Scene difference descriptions

⟨

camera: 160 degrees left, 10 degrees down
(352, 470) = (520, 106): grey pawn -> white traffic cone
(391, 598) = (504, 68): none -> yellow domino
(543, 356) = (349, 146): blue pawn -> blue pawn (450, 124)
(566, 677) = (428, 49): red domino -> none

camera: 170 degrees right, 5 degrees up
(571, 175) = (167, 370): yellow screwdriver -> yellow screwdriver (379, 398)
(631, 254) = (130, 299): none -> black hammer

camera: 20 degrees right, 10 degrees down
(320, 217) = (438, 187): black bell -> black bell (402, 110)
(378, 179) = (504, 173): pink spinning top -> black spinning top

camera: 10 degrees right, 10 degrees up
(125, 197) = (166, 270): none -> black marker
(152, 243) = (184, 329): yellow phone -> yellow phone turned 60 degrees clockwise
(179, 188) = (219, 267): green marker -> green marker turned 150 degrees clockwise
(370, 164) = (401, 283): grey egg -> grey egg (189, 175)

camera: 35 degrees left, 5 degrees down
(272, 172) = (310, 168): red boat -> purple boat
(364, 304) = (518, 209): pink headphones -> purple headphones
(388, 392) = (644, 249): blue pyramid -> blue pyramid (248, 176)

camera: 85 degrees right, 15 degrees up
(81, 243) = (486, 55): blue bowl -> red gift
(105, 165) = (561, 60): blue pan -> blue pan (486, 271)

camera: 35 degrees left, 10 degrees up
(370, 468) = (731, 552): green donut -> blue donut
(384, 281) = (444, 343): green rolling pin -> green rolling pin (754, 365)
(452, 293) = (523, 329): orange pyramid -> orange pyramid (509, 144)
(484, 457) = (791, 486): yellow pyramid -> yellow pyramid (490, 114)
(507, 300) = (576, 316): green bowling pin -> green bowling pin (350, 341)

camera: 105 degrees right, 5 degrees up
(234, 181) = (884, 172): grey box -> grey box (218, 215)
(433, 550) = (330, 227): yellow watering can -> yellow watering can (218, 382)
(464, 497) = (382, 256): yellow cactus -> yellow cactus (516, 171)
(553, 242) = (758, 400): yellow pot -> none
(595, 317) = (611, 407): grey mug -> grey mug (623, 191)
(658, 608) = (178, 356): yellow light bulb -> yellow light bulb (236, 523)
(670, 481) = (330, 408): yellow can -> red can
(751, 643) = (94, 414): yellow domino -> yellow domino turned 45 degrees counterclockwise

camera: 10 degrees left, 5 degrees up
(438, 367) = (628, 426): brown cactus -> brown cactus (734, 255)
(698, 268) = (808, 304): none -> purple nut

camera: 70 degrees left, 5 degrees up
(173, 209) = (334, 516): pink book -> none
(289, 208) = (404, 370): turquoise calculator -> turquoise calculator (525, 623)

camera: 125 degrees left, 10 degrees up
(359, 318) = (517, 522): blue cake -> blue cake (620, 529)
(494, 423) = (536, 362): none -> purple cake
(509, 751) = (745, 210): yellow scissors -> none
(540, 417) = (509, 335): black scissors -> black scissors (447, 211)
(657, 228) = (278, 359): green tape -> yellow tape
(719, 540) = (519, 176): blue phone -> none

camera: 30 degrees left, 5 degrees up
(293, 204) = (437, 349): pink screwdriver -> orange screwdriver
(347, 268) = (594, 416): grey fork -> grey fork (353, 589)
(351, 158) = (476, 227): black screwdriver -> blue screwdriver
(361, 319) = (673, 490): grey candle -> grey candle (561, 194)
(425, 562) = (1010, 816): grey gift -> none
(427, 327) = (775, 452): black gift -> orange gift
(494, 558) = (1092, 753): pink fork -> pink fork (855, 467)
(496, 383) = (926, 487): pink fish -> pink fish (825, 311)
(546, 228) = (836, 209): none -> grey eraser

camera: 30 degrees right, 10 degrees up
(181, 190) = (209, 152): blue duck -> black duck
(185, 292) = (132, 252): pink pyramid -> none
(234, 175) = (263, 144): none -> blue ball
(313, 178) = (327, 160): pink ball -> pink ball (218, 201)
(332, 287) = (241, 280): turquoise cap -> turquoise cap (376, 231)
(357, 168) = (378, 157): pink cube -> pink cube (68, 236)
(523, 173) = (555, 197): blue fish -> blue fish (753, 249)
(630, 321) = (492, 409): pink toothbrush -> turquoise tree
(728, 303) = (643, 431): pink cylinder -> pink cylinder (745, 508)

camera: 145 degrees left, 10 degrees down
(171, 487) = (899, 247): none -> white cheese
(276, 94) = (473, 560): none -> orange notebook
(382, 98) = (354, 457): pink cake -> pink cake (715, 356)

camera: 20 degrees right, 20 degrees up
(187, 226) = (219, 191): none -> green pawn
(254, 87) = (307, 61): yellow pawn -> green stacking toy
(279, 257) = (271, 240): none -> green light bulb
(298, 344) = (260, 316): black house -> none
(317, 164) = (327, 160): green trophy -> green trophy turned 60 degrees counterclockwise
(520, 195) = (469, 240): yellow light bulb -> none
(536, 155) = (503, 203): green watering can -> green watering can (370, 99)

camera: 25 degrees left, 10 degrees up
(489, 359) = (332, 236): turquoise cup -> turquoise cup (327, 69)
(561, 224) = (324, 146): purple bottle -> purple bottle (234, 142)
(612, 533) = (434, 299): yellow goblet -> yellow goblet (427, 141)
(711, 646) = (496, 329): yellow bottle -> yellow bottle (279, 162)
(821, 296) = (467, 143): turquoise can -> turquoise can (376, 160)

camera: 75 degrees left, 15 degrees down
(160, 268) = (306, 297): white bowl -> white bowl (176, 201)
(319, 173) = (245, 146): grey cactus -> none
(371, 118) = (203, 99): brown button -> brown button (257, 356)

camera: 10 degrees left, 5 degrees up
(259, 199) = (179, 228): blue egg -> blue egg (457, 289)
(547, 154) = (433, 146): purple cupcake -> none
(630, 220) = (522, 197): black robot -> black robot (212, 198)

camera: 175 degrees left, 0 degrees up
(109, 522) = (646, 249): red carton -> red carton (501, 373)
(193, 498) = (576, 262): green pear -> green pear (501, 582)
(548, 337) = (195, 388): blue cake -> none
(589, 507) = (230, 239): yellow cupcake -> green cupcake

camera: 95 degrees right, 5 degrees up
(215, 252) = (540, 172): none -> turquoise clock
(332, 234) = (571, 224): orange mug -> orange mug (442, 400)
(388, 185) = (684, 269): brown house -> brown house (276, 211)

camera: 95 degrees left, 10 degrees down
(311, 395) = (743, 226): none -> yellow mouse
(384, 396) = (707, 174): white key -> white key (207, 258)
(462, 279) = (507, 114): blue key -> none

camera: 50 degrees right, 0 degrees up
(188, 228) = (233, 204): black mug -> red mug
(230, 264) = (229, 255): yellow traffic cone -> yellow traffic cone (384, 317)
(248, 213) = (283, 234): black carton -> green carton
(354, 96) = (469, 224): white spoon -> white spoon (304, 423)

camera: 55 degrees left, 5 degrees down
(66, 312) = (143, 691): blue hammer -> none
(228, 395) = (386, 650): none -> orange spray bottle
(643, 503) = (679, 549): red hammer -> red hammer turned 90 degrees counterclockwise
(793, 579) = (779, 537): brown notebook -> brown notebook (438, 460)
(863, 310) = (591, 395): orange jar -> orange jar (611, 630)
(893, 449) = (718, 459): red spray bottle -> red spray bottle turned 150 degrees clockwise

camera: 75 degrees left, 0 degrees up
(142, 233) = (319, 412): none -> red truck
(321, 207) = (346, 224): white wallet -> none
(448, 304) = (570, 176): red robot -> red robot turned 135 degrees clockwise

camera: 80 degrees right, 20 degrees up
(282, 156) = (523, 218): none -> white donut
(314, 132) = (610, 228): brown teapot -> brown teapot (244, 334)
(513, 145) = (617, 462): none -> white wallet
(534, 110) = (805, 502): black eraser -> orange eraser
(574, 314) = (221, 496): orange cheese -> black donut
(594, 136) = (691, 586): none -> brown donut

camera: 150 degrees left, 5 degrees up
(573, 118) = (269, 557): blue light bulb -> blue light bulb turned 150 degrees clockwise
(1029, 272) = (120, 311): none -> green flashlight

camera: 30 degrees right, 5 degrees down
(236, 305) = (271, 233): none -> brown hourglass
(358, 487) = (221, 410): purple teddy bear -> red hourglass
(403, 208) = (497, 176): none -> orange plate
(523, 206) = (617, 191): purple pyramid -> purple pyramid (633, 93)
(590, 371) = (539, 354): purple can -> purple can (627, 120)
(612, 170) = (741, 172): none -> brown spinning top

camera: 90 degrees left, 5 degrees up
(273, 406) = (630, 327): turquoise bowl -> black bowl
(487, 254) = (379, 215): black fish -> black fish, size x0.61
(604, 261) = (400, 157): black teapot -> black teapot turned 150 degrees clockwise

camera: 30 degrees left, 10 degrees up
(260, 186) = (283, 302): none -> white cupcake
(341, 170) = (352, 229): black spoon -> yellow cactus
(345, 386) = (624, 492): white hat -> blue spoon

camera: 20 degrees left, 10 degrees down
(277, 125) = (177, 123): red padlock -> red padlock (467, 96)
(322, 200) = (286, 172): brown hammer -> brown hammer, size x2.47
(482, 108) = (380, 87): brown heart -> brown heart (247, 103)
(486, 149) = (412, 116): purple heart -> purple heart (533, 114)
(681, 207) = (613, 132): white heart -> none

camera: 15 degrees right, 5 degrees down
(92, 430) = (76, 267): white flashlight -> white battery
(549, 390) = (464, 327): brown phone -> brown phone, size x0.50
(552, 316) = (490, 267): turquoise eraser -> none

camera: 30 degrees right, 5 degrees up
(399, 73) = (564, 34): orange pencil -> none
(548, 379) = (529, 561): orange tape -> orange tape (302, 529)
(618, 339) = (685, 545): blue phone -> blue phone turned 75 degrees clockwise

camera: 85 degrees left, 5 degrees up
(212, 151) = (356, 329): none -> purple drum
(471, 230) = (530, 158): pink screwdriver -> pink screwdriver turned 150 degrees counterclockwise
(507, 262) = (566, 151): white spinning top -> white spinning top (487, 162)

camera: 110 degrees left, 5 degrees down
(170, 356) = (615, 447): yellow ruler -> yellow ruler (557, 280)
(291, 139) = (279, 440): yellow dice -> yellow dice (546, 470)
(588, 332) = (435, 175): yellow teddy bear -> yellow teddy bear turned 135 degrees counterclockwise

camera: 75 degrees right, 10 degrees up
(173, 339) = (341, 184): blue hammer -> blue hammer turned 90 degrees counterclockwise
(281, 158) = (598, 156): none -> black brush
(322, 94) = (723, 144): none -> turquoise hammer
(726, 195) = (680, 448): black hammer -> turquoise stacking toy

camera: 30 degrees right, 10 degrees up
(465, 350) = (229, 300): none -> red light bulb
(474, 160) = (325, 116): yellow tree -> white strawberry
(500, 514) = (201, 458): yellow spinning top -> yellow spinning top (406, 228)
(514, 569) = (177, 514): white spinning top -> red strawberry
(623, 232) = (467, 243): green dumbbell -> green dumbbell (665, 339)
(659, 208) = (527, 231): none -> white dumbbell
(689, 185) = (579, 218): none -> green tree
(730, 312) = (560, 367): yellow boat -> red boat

⟩

● Problem: Above are the records; from them, give again exactly the lines from the one containing "(272, 172) = (310, 168): red" through the one containing "(698, 268) = (808, 304): none -> purple nut", both included.

● Result:
(272, 172) = (310, 168): red boat -> purple boat
(364, 304) = (518, 209): pink headphones -> purple headphones
(388, 392) = (644, 249): blue pyramid -> blue pyramid (248, 176)

camera: 85 degrees right, 15 degrees up
(81, 243) = (486, 55): blue bowl -> red gift
(105, 165) = (561, 60): blue pan -> blue pan (486, 271)

camera: 35 degrees left, 10 degrees up
(370, 468) = (731, 552): green donut -> blue donut
(384, 281) = (444, 343): green rolling pin -> green rolling pin (754, 365)
(452, 293) = (523, 329): orange pyramid -> orange pyramid (509, 144)
(484, 457) = (791, 486): yellow pyramid -> yellow pyramid (490, 114)
(507, 300) = (576, 316): green bowling pin -> green bowling pin (350, 341)

camera: 105 degrees right, 5 degrees up
(234, 181) = (884, 172): grey box -> grey box (218, 215)
(433, 550) = (330, 227): yellow watering can -> yellow watering can (218, 382)
(464, 497) = (382, 256): yellow cactus -> yellow cactus (516, 171)
(553, 242) = (758, 400): yellow pot -> none
(595, 317) = (611, 407): grey mug -> grey mug (623, 191)
(658, 608) = (178, 356): yellow light bulb -> yellow light bulb (236, 523)
(670, 481) = (330, 408): yellow can -> red can
(751, 643) = (94, 414): yellow domino -> yellow domino turned 45 degrees counterclockwise

camera: 10 degrees left, 5 degrees up
(438, 367) = (628, 426): brown cactus -> brown cactus (734, 255)
(698, 268) = (808, 304): none -> purple nut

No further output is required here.